▶ _Work instructions_
Beginning with the line that contains "none -> red 1x1 brick [247,147,335,288]" and ending with the line that contains "orange 1x1 round", reproduce the lines of the entries below exactly, omitting pictures.

▶ _Data to examine_
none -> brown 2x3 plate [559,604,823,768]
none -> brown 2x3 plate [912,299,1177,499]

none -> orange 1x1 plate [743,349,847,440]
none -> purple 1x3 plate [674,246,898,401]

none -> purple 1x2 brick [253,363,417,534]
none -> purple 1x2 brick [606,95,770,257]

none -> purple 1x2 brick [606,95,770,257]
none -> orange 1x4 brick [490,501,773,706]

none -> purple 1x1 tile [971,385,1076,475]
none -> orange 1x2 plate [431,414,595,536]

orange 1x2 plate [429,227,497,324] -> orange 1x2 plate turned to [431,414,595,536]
--
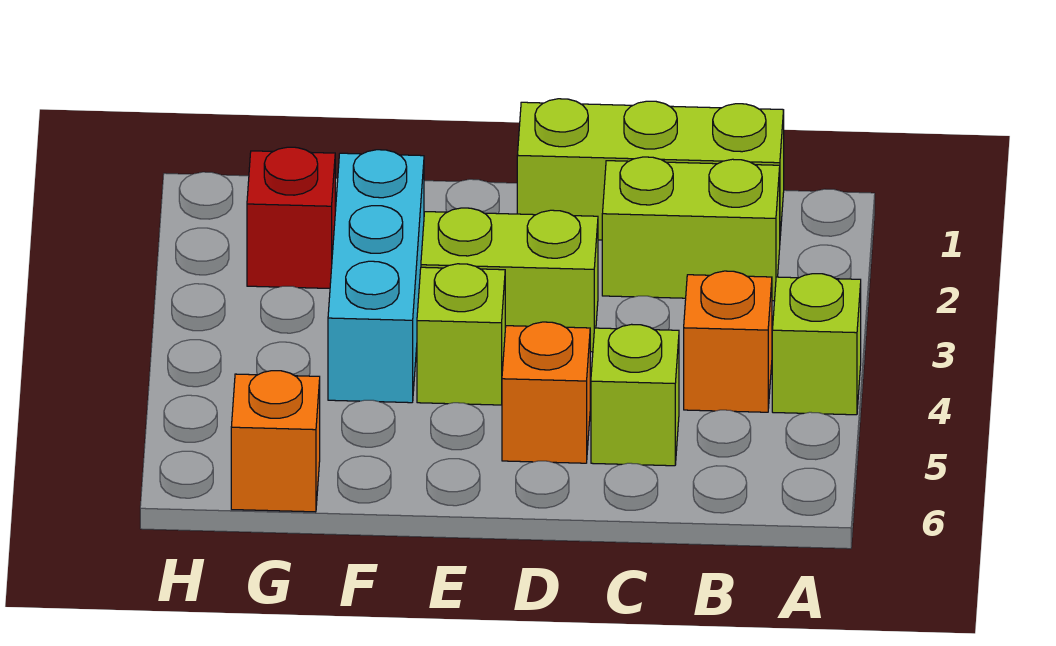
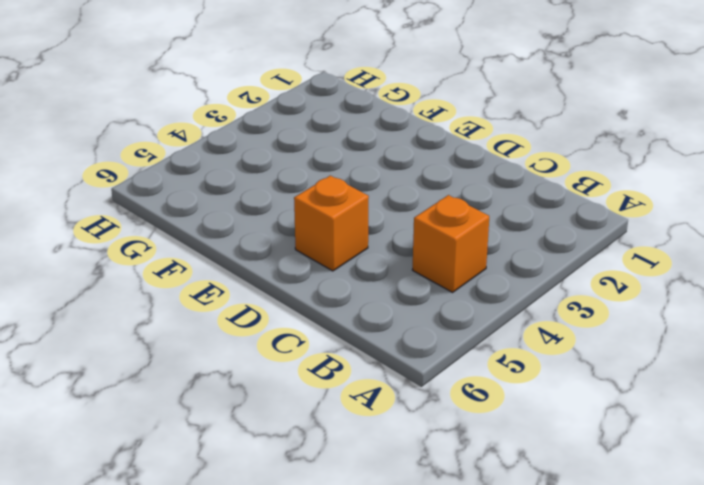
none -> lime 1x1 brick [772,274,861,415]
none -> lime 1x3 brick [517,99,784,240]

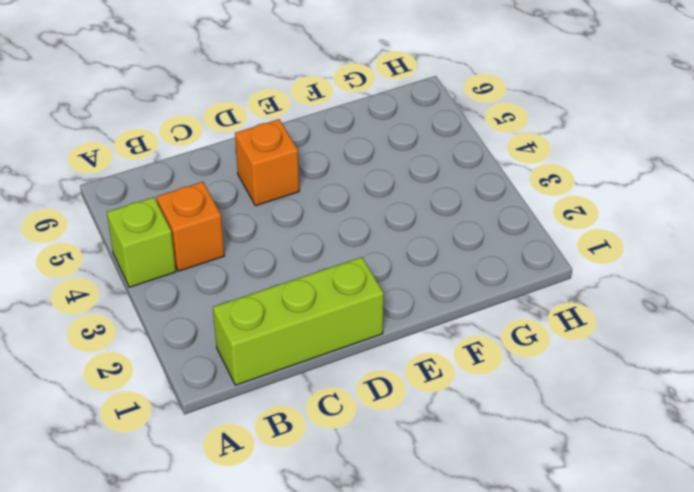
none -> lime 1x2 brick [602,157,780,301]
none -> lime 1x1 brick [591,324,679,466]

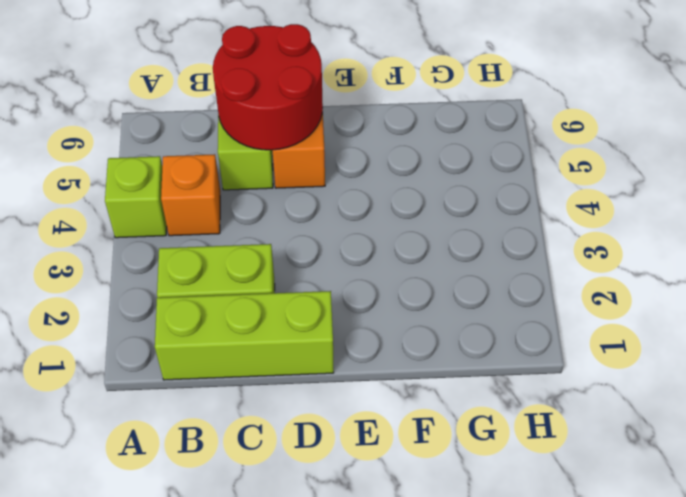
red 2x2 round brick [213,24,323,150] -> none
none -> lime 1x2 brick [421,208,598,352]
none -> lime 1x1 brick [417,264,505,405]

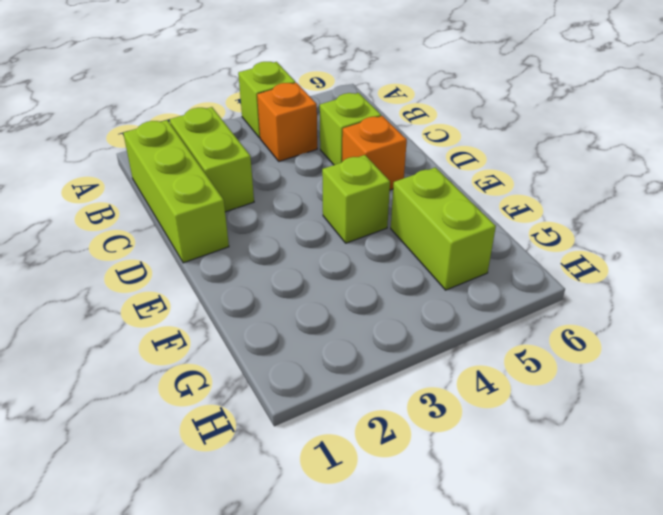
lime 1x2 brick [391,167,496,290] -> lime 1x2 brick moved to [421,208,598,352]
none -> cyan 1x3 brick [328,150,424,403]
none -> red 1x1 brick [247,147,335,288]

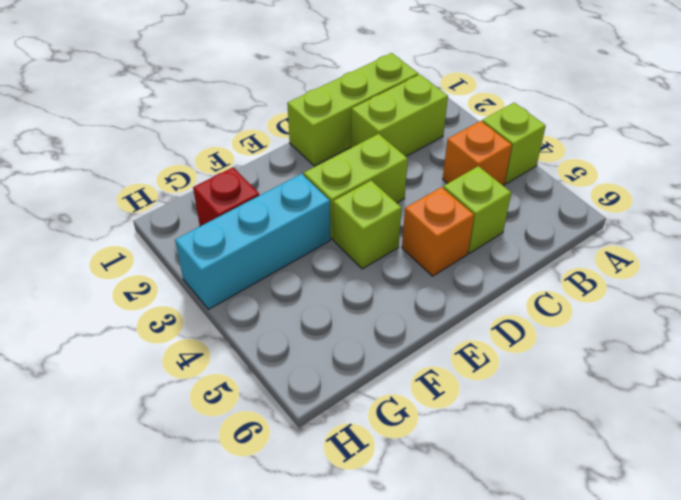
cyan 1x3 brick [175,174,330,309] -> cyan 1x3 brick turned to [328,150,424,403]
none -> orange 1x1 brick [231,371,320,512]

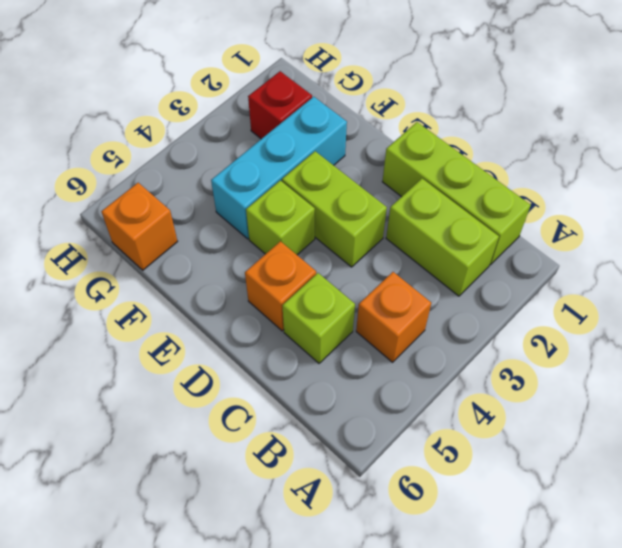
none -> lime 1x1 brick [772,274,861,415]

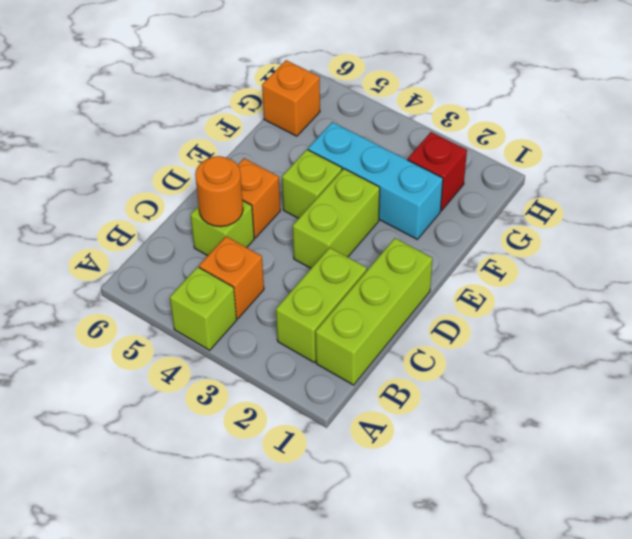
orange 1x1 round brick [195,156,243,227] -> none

▶ _Answer section_
none -> red 1x1 brick [247,147,335,288]

cyan 1x3 brick [175,174,330,309] -> cyan 1x3 brick turned to [328,150,424,403]
none -> orange 1x1 brick [231,371,320,512]

none -> lime 1x1 brick [772,274,861,415]

orange 1x1 round brick [195,156,243,227] -> none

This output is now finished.